### THE PROBLEM
Transcribe all the lines below exactly. Omit the pictures.

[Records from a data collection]
• • •

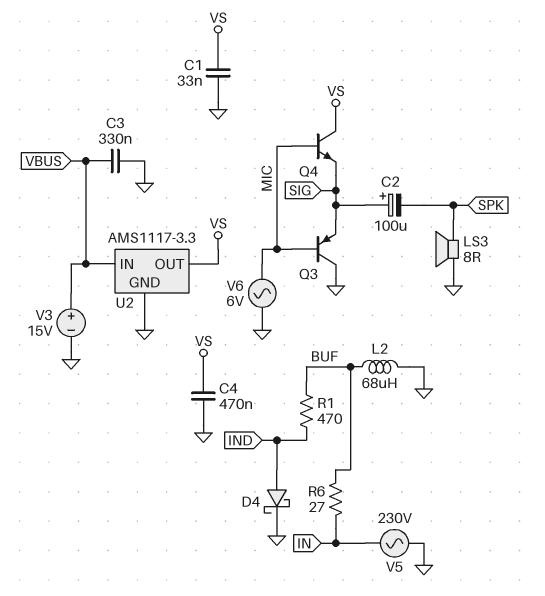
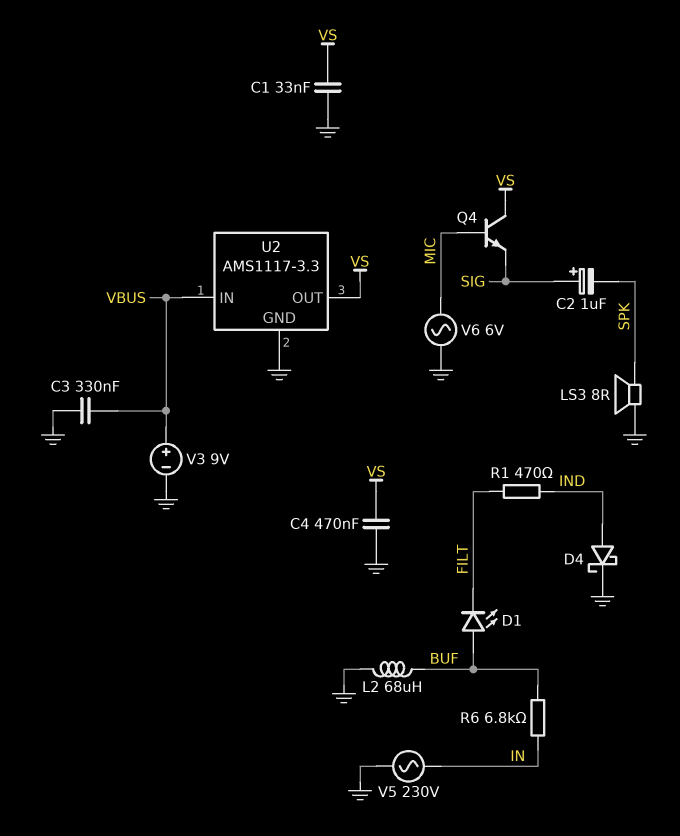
C2: 100uF (plus SIG, minus SPK) -> 1uF (plus SIG, minus SPK)
D1: none -> LED (A BUF, K FILT)
Q3: PNP (B MIC, C GND, E SIG) -> none
R1: 470 (BUF, IND) -> 470 (FILT, IND)
R6: 27 (BUF, IN) -> 6.8k (BUF, IN)
V3: 15V (plus VBUS, minus GND) -> 9V (plus VBUS, minus GND)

• • •

### RESPONSE TO THE EXERCISE
C2: 100uF (plus SIG, minus SPK) -> 1uF (plus SIG, minus SPK)
D1: none -> LED (A BUF, K FILT)
Q3: PNP (B MIC, C GND, E SIG) -> none
R1: 470 (BUF, IND) -> 470 (FILT, IND)
R6: 27 (BUF, IN) -> 6.8k (BUF, IN)
V3: 15V (plus VBUS, minus GND) -> 9V (plus VBUS, minus GND)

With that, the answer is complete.